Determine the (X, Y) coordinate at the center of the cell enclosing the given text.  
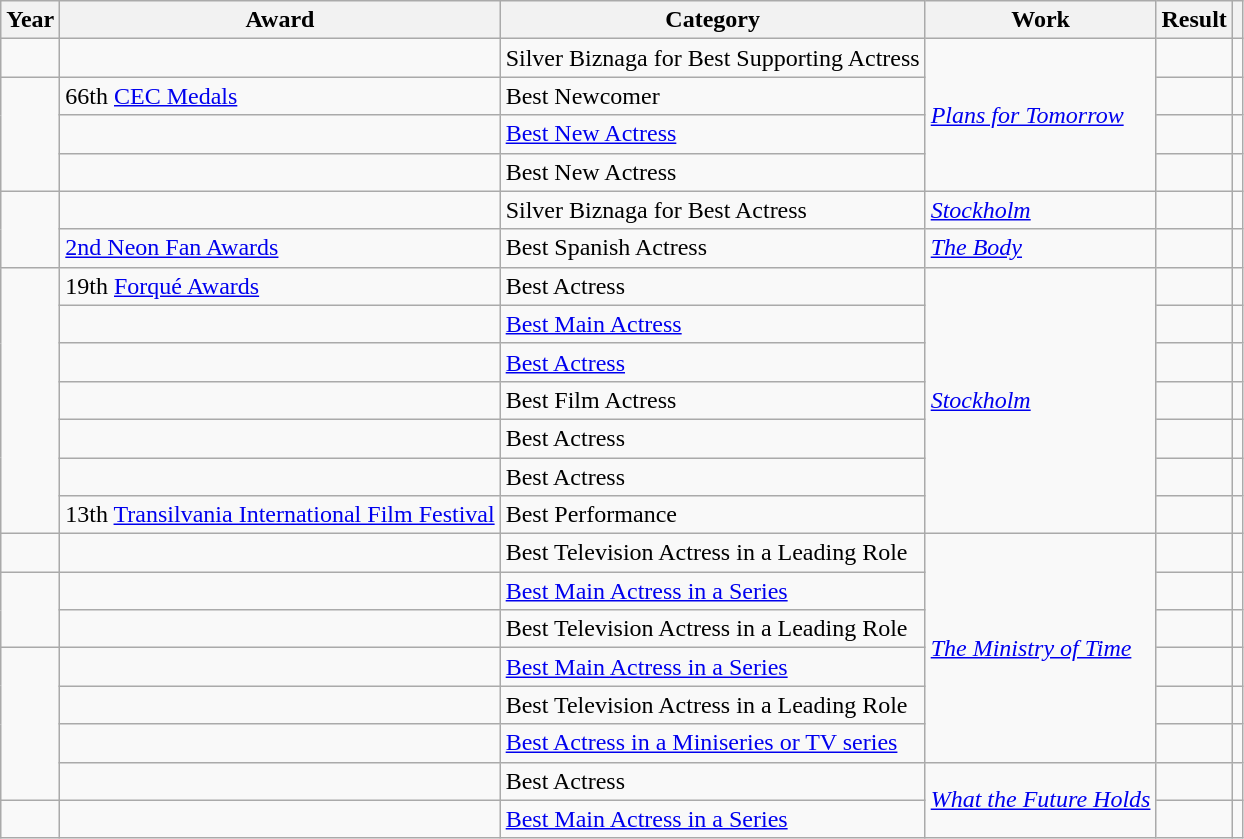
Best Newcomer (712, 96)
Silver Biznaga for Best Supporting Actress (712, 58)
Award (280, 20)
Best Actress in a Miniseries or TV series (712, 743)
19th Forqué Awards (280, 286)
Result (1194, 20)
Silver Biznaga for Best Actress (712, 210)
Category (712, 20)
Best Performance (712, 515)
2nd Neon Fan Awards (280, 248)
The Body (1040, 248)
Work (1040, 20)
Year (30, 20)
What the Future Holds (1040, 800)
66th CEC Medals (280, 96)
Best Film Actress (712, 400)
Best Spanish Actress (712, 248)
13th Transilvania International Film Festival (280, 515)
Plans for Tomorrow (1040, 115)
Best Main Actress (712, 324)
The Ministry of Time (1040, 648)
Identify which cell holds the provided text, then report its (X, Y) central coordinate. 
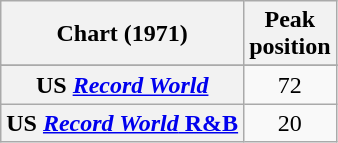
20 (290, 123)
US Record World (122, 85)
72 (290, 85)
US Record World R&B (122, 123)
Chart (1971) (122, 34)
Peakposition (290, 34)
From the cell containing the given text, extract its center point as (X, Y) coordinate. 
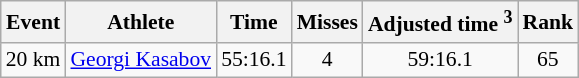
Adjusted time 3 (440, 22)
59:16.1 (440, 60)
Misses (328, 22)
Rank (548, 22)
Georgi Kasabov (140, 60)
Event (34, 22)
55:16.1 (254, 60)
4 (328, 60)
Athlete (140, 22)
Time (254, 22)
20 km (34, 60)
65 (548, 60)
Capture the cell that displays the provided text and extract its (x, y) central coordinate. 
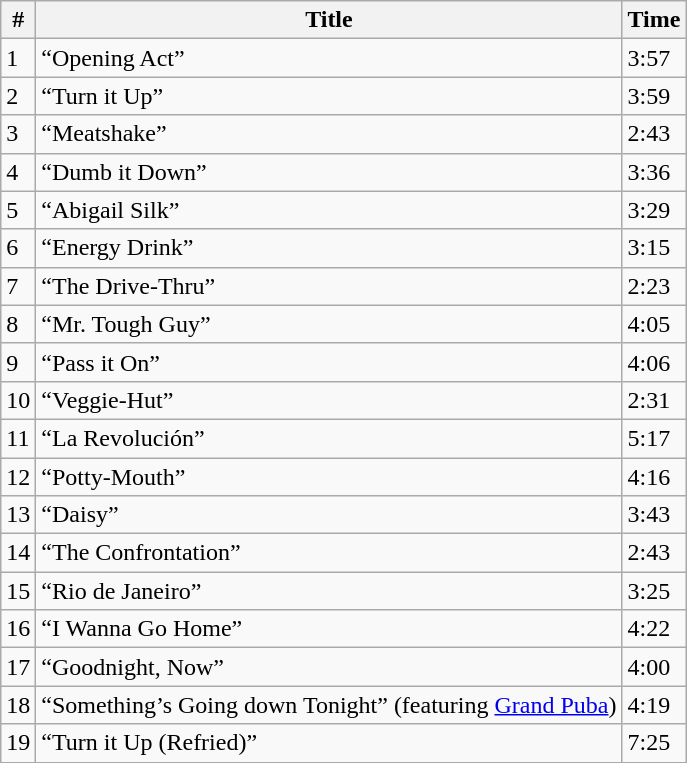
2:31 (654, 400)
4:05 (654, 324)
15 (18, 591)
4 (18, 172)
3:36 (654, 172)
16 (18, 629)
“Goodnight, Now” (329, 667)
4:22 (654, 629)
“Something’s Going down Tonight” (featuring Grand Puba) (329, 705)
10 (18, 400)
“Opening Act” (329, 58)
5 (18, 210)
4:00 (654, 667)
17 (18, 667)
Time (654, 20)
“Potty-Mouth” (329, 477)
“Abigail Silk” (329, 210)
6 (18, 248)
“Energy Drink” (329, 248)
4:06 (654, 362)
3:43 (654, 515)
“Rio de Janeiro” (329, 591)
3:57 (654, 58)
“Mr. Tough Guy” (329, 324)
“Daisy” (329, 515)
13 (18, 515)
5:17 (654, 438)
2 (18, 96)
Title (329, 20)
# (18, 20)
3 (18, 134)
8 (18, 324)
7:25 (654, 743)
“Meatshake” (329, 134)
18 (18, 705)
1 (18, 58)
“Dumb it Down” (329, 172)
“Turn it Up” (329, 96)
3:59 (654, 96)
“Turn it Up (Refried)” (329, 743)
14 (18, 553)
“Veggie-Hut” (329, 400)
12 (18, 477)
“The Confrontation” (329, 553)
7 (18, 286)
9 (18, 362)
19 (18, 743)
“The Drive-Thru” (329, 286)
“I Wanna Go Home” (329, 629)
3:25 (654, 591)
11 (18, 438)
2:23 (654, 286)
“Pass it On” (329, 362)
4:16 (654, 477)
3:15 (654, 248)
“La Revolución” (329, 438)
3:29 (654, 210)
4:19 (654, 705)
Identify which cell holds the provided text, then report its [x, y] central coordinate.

○ ○ ○ ○ ○

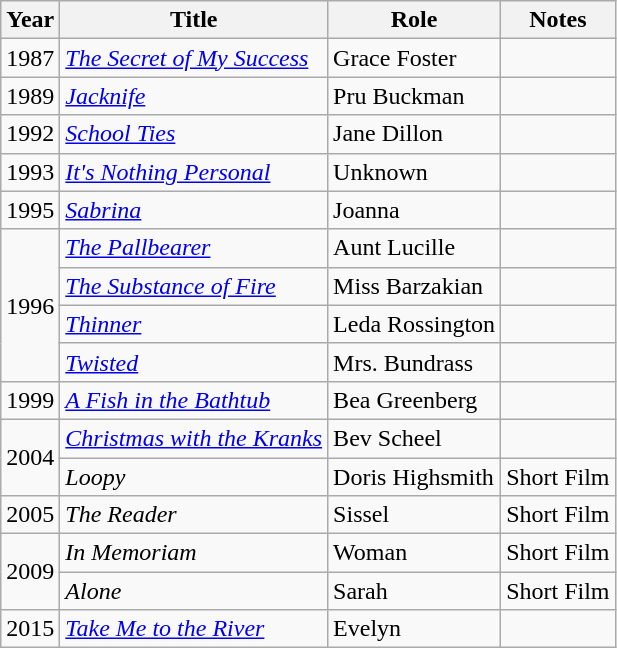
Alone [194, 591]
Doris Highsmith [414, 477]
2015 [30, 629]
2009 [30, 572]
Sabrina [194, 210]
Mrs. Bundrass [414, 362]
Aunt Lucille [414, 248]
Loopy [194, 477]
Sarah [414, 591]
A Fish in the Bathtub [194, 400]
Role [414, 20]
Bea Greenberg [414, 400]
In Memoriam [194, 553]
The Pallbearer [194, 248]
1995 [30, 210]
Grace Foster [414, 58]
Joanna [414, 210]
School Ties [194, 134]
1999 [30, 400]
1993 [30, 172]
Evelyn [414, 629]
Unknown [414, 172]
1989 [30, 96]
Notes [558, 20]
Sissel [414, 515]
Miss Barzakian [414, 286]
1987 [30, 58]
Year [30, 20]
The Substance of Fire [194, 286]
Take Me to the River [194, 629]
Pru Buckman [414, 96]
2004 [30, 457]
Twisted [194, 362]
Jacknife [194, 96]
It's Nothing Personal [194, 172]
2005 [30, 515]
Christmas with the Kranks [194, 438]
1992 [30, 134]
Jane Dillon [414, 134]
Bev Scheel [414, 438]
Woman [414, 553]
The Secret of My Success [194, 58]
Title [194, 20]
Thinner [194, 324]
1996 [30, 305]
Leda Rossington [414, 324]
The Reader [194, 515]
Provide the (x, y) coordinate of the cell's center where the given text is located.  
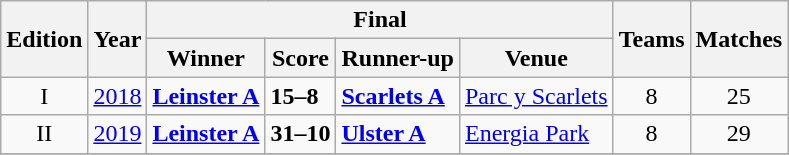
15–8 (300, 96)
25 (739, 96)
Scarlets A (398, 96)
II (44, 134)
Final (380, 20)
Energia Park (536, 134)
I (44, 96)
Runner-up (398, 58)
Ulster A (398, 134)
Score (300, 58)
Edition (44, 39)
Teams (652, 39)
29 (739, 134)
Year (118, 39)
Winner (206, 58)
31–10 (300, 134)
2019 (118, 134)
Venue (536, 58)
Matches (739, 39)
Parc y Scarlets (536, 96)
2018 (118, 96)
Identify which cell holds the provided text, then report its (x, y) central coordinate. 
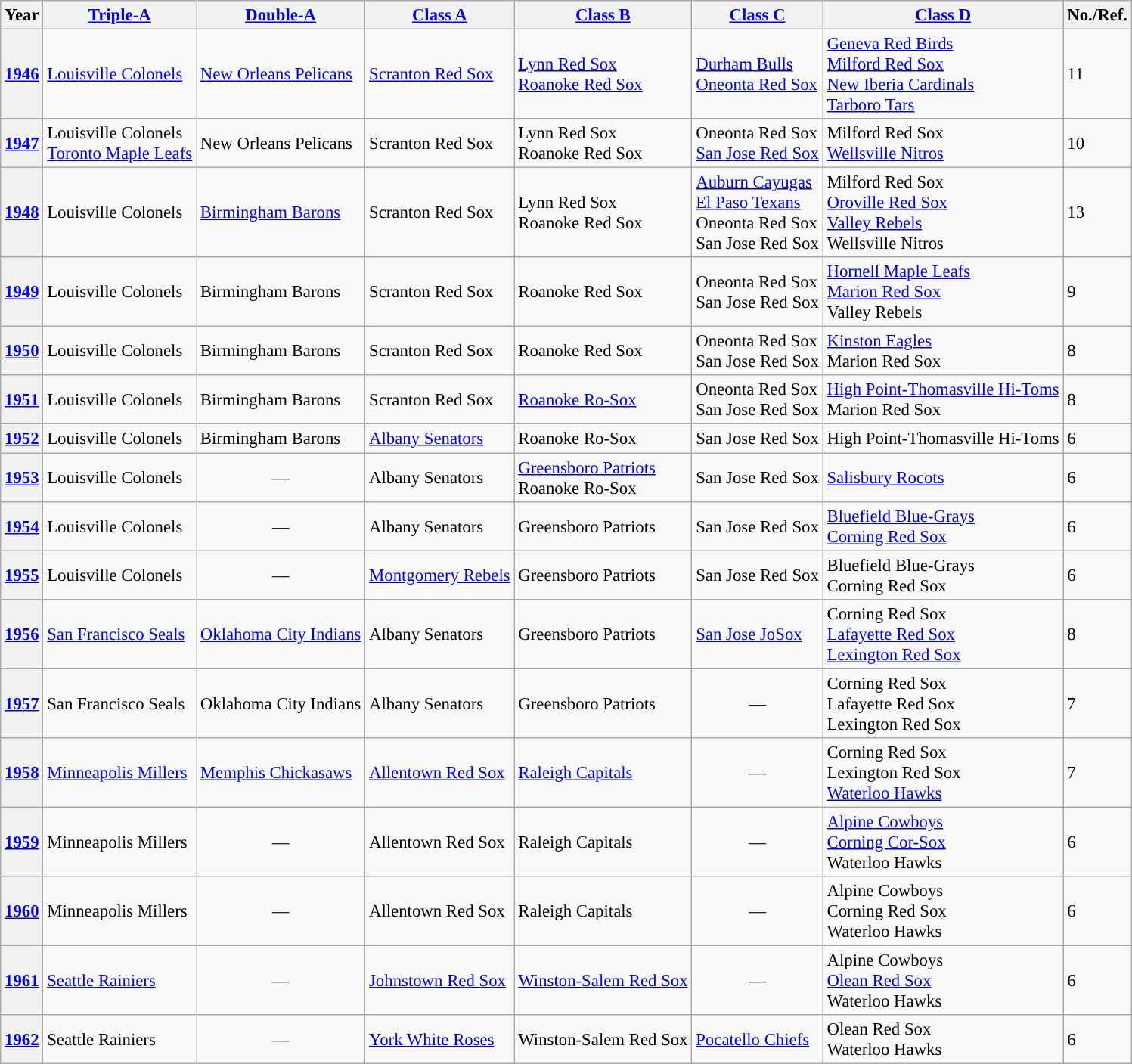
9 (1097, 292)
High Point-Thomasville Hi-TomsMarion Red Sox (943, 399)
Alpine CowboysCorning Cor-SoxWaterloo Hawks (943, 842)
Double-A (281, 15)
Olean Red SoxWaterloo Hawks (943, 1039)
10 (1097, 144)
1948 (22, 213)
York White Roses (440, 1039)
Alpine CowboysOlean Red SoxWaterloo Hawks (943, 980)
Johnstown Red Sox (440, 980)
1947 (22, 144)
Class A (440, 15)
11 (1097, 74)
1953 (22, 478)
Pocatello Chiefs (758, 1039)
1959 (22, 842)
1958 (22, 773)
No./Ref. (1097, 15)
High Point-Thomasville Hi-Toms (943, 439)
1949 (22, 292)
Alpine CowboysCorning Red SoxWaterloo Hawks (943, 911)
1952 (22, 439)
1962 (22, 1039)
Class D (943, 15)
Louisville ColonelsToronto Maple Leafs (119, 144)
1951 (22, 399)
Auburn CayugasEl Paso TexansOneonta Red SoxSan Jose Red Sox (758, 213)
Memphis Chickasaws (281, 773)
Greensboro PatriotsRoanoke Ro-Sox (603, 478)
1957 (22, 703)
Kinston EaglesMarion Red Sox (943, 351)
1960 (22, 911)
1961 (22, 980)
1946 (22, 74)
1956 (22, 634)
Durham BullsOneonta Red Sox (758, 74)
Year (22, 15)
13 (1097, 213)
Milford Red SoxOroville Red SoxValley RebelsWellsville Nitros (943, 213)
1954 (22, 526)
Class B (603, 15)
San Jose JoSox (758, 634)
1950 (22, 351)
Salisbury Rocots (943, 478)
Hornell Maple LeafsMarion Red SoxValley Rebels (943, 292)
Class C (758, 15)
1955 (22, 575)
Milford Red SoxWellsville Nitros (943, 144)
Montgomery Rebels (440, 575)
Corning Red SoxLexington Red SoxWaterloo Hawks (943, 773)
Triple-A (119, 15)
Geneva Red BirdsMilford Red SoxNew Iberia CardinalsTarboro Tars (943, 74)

○ ○ ○ ○ ○

Rewrite the entries as a numbered list, starting at the line that has "Alone [194, 591]" and ending after the line that has "Joanna [414, 210]". Skip any blank lines.

**Response for this exercise**
1. Alone [194, 591]
2. Doris Highsmith [414, 477]
3. 2015 [30, 629]
4. 2009 [30, 572]
5. Sabrina [194, 210]
6. Mrs. Bundrass [414, 362]
7. Aunt Lucille [414, 248]
8. Loopy [194, 477]
9. Sarah [414, 591]
10. A Fish in the Bathtub [194, 400]
11. Role [414, 20]
12. Bea Greenberg [414, 400]
13. In Memoriam [194, 553]
14. The Pallbearer [194, 248]
15. 1995 [30, 210]
16. Grace Foster [414, 58]
17. Joanna [414, 210]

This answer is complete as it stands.